= WHAT YOU ARE ASKED TO DO =
Reproduce the data below word for word, from its first line through the line containing "purple arrow: moved 2 px left, 5 px up", including both of those lines.
━━ DATA FOR THE TASK
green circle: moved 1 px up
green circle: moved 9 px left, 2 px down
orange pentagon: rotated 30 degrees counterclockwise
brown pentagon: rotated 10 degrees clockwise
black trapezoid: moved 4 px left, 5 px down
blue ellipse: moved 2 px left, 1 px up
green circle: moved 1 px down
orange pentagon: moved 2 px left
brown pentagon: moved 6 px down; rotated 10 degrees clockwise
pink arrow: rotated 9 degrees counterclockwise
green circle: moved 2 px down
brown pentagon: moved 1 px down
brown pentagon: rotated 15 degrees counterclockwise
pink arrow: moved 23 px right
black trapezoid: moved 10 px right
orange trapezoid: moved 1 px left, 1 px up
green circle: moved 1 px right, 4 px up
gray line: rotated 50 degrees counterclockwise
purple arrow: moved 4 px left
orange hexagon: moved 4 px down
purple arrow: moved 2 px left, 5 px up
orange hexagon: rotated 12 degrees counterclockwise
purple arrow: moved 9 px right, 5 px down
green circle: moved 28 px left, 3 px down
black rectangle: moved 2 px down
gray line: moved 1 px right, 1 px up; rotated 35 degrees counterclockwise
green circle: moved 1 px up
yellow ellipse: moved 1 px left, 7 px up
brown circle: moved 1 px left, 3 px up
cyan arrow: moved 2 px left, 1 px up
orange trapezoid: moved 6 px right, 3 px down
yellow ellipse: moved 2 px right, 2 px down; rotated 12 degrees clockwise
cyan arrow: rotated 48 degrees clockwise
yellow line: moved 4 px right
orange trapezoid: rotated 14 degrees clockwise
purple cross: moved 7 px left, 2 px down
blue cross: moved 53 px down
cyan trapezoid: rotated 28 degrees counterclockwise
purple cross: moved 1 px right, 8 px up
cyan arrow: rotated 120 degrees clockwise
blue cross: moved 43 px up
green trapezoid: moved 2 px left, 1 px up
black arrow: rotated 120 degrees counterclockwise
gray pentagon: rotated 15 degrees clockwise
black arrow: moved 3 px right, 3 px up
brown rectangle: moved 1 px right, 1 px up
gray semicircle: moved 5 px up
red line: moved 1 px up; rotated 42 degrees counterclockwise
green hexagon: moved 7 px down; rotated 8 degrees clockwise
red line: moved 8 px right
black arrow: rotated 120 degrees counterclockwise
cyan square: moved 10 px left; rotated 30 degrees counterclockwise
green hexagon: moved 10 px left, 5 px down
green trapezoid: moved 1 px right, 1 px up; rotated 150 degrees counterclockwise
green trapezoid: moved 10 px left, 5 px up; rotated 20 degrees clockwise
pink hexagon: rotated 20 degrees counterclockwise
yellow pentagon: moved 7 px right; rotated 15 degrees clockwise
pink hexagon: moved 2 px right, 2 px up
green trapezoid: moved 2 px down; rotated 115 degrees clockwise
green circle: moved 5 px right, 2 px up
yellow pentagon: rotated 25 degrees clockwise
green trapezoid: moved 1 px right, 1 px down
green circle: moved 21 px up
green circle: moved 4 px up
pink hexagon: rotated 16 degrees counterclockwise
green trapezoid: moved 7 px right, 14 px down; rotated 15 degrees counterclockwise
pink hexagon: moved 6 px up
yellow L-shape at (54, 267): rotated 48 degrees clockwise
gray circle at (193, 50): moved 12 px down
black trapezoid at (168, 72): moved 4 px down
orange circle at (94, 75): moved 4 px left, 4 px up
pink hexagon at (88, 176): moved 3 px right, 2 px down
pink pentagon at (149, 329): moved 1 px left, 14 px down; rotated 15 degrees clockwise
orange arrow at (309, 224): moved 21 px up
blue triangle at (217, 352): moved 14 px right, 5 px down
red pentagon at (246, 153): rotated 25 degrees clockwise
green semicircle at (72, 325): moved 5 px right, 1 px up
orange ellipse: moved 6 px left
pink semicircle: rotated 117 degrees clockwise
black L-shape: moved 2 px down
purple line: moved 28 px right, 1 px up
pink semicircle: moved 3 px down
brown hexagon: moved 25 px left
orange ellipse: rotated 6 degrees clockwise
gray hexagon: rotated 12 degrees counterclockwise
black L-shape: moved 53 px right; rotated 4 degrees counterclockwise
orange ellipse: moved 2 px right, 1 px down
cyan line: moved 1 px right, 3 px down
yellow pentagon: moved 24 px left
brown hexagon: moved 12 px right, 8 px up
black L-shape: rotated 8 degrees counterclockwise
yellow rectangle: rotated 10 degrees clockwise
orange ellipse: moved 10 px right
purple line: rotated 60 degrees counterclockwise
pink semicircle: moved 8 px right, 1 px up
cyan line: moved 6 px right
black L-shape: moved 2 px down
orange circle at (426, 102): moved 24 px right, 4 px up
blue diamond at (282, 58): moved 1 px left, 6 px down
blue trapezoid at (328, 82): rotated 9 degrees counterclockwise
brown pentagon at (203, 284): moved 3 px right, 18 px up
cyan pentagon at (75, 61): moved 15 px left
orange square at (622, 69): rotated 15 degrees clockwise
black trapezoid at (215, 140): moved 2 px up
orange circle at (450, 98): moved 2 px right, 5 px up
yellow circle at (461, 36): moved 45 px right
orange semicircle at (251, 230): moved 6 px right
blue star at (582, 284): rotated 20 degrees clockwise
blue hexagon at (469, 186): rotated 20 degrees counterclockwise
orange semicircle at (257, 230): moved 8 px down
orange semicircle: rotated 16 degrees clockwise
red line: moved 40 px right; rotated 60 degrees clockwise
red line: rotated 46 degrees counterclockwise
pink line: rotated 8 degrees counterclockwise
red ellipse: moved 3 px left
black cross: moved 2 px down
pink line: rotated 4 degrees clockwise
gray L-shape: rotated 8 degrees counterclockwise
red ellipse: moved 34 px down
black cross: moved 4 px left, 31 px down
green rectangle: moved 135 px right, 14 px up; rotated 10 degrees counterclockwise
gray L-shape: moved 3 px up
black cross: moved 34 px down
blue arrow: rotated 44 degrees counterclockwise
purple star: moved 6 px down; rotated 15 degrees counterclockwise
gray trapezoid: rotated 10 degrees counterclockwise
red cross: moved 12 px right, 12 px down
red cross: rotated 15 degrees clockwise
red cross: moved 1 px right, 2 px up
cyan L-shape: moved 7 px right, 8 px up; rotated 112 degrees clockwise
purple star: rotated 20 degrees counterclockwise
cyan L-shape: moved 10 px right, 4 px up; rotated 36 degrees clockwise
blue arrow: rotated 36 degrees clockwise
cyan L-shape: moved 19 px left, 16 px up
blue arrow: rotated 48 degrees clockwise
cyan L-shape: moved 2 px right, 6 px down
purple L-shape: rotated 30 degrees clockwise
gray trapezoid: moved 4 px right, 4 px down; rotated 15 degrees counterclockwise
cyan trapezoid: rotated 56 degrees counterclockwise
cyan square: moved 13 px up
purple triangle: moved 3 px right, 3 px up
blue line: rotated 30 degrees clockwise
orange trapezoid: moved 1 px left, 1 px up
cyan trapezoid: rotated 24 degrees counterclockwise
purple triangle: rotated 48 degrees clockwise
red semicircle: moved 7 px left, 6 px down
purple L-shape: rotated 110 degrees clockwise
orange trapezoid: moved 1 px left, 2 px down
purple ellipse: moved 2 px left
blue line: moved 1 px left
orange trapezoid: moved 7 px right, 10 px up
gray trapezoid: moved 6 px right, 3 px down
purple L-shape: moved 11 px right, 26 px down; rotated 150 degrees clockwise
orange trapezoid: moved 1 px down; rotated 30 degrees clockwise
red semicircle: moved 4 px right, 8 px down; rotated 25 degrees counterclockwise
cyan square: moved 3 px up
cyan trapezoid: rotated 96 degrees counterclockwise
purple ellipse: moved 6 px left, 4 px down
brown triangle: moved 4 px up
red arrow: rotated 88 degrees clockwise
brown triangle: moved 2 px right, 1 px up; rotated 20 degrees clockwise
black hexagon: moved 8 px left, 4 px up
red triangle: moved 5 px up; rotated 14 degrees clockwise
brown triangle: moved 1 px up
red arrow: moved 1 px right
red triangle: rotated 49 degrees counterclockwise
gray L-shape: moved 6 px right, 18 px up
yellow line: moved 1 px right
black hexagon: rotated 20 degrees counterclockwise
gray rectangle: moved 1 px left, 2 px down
━━━━
= ANSWER FOR THE TASK =
green circle: moved 1 px up
green circle: moved 9 px left, 2 px down
orange pentagon: rotated 30 degrees counterclockwise
brown pentagon: rotated 10 degrees clockwise
black trapezoid: moved 4 px left, 5 px down
blue ellipse: moved 2 px left, 1 px up
green circle: moved 1 px down
orange pentagon: moved 2 px left
brown pentagon: moved 6 px down; rotated 10 degrees clockwise
pink arrow: rotated 9 degrees counterclockwise
green circle: moved 2 px down
brown pentagon: moved 1 px down
brown pentagon: rotated 15 degrees counterclockwise
pink arrow: moved 23 px right
black trapezoid: moved 10 px right
orange trapezoid: moved 1 px left, 1 px up
green circle: moved 1 px right, 4 px up
gray line: rotated 50 degrees counterclockwise
purple arrow: moved 4 px left
orange hexagon: moved 4 px down
purple arrow: moved 2 px left, 5 px up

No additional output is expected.